YOUR OBJECTIVE - The listing is to be transcribed in full, with its images left out.

EXERCISE DATA -

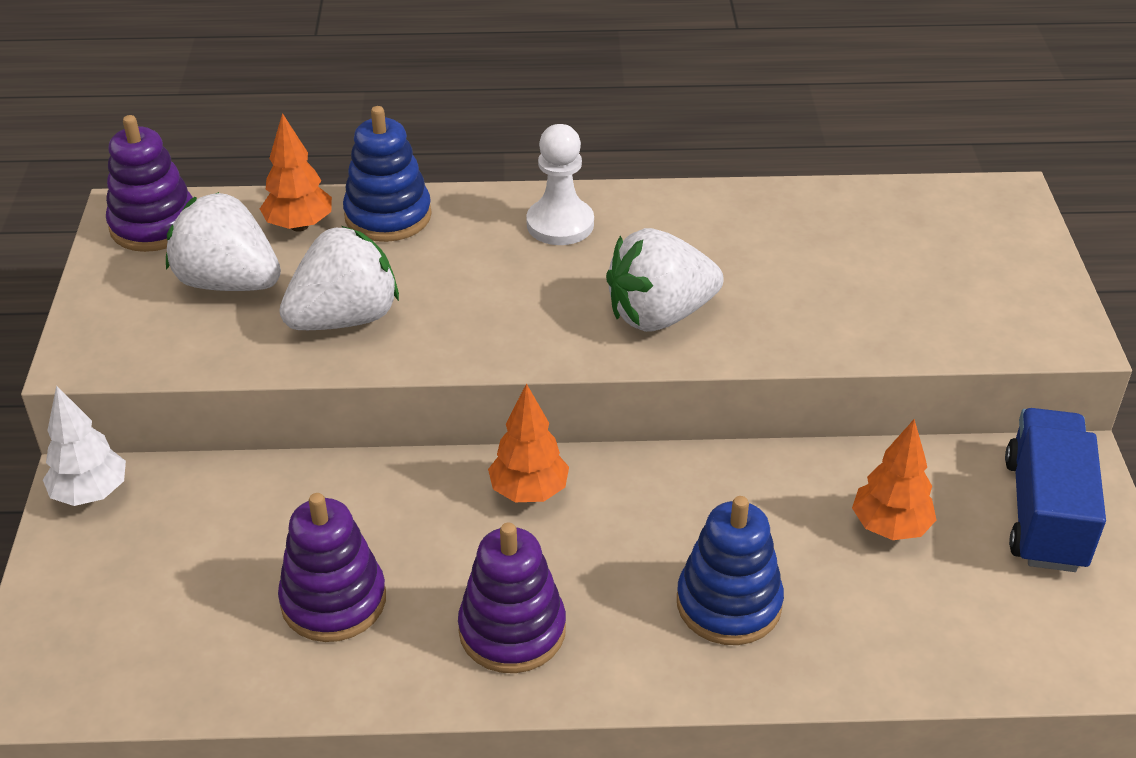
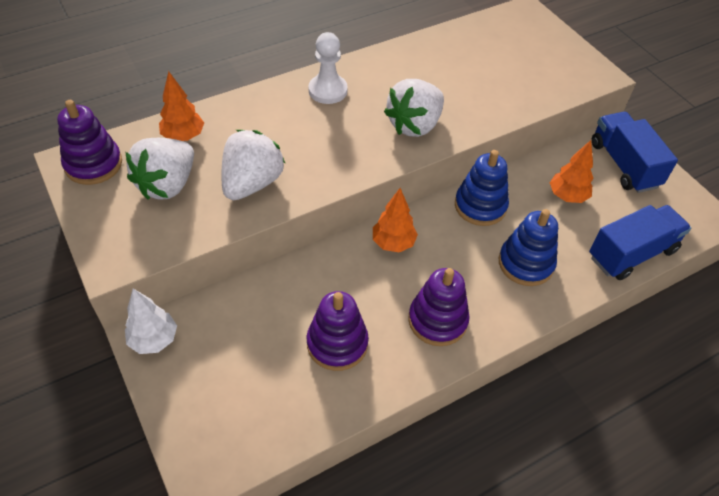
camera: 30 degrees left, 10 degrees up
(228, 282) = (167, 185): white strawberry -> white strawberry turned 60 degrees counterclockwise
(388, 216) = (231, 115): blue stacking toy -> blue stacking toy (480, 206)
(940, 662) = (631, 254): none -> blue truck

OUTPUT OF THE EXERCISE -
camera: 30 degrees left, 10 degrees up
(228, 282) = (167, 185): white strawberry -> white strawberry turned 60 degrees counterclockwise
(388, 216) = (231, 115): blue stacking toy -> blue stacking toy (480, 206)
(940, 662) = (631, 254): none -> blue truck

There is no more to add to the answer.